[Opening Material for this task section]

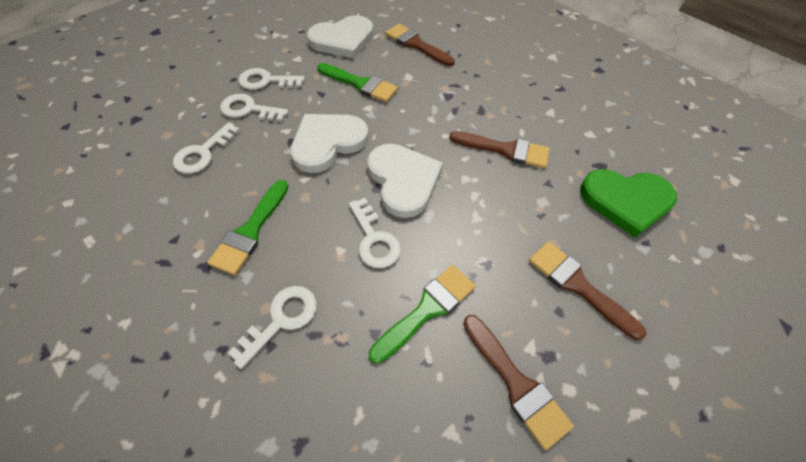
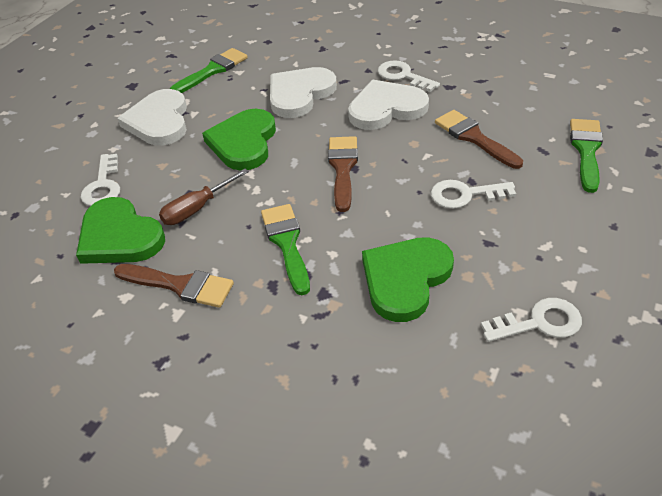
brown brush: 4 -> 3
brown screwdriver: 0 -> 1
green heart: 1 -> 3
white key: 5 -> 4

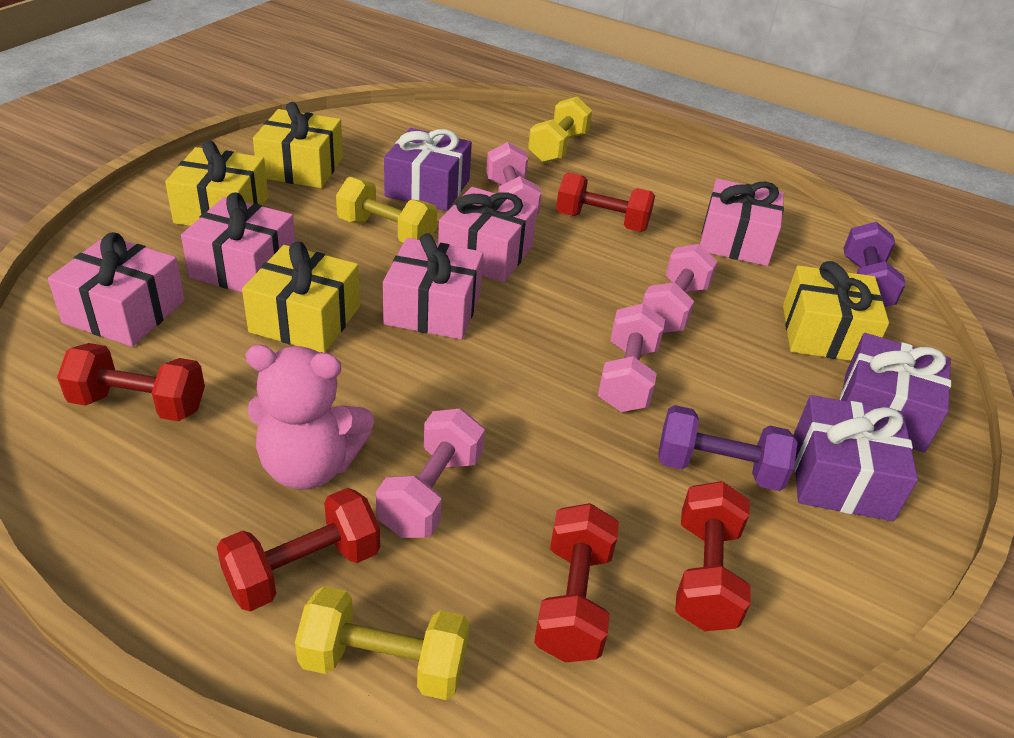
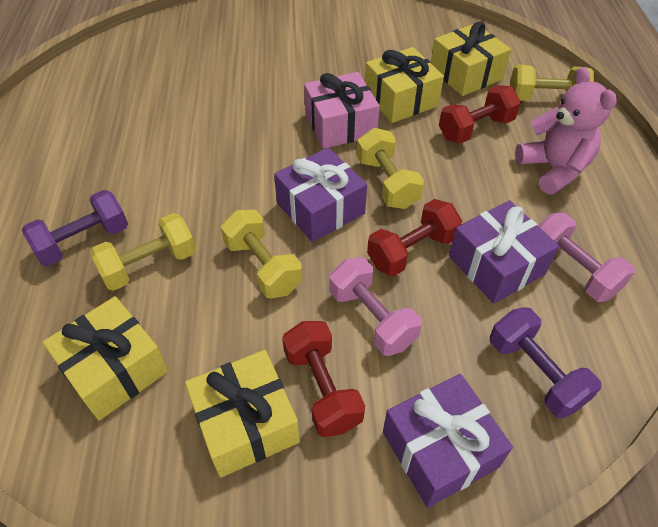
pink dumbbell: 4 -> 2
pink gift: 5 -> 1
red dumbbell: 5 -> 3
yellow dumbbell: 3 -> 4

[Closing Material for this task section]
[Opening Material for this task section]

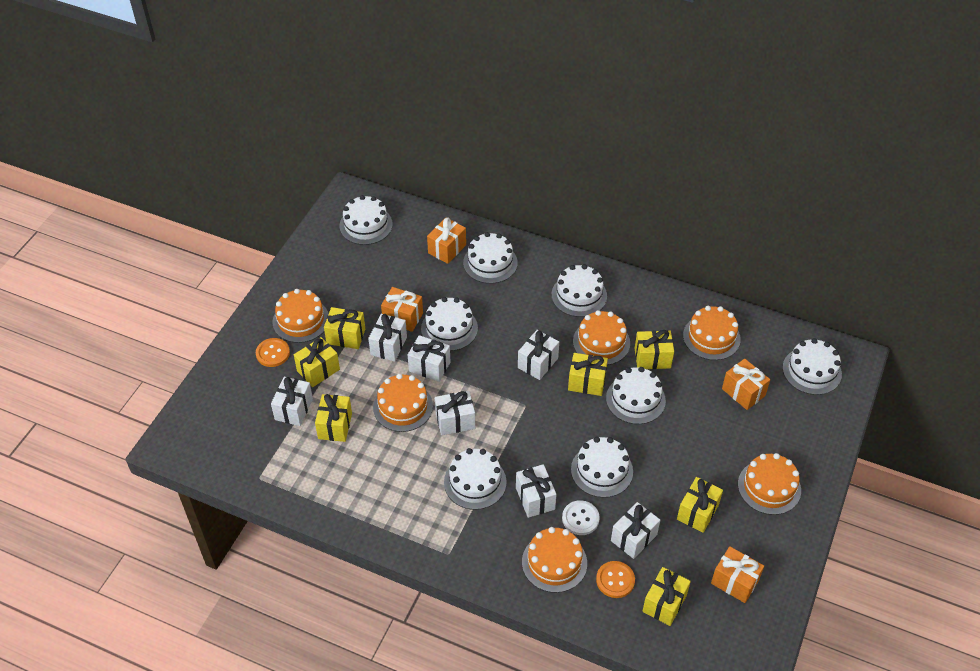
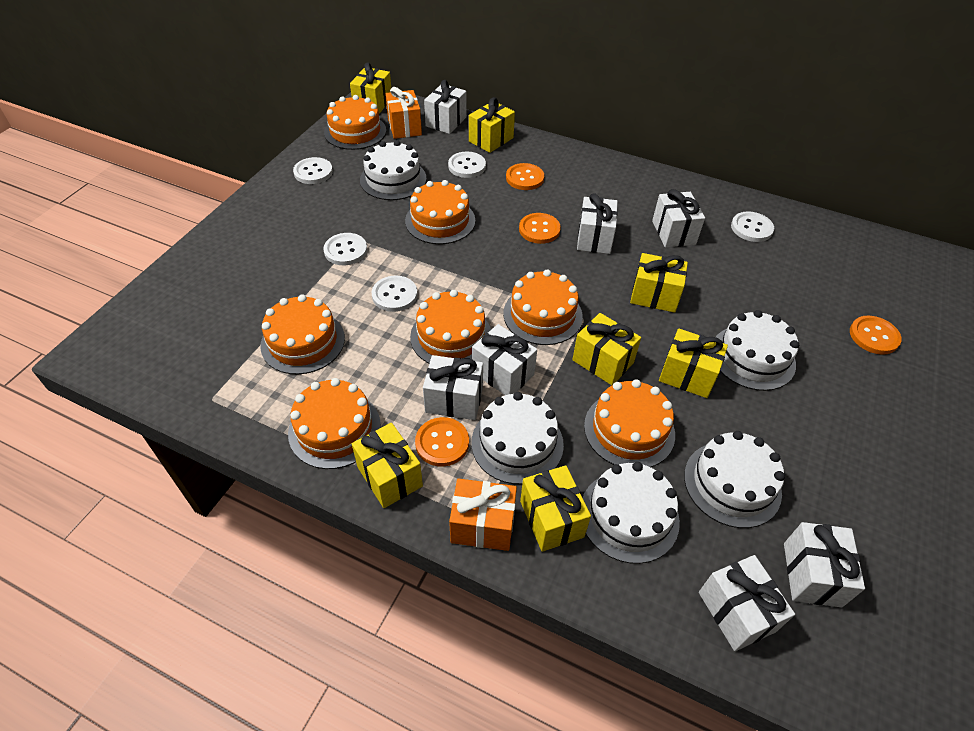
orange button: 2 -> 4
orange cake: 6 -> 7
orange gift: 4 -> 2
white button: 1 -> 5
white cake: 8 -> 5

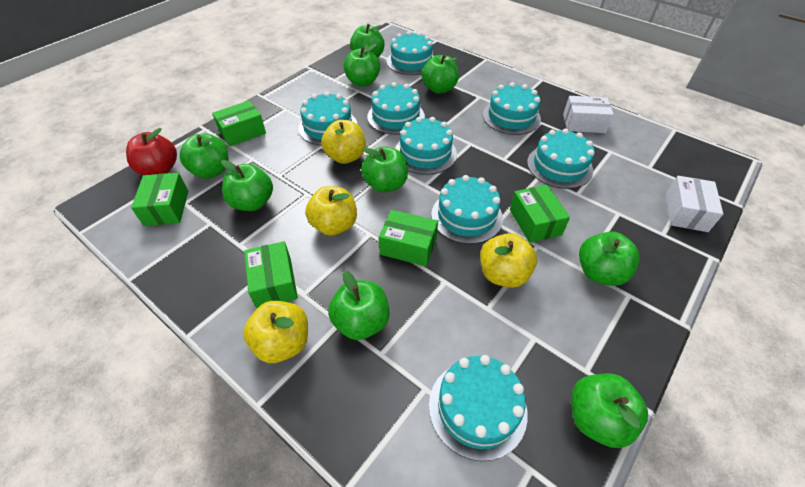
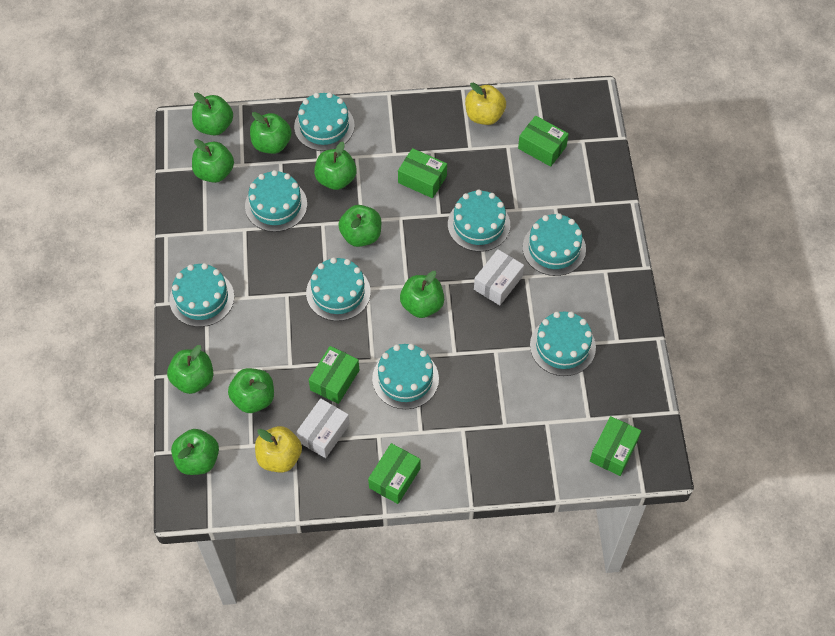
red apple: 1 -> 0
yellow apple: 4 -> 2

[Closing Material for this task section]
[Opening Material for this task section]

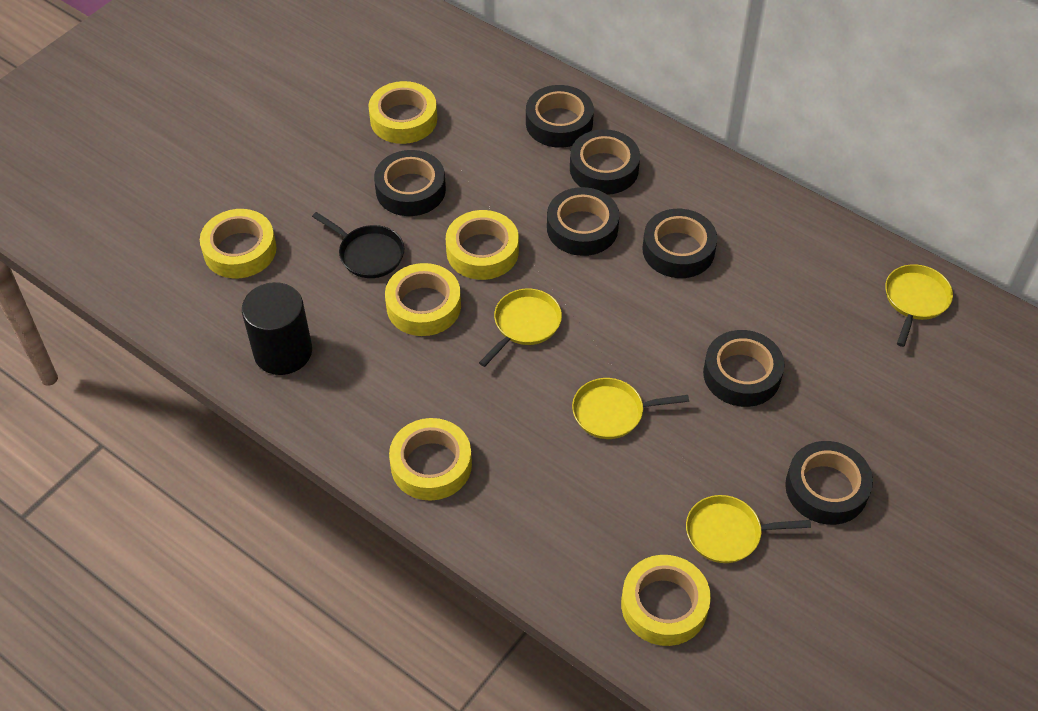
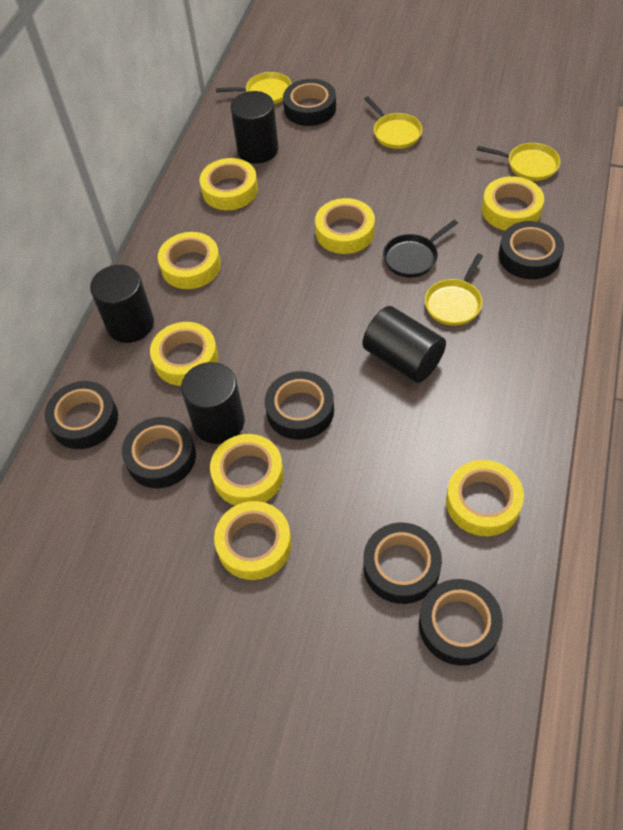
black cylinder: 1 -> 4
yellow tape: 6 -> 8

[Closing Material for this task section]

**Work order:** Print everything from the line with "brown brush: 4 -> 3" down to the line with "yellow dumbbell: 3 -> 4" in the entries above, both lines included and nothing more, without the pictures.

**Reply to the exercise:**
brown brush: 4 -> 3
brown screwdriver: 0 -> 1
green heart: 1 -> 3
white key: 5 -> 4

pink dumbbell: 4 -> 2
pink gift: 5 -> 1
red dumbbell: 5 -> 3
yellow dumbbell: 3 -> 4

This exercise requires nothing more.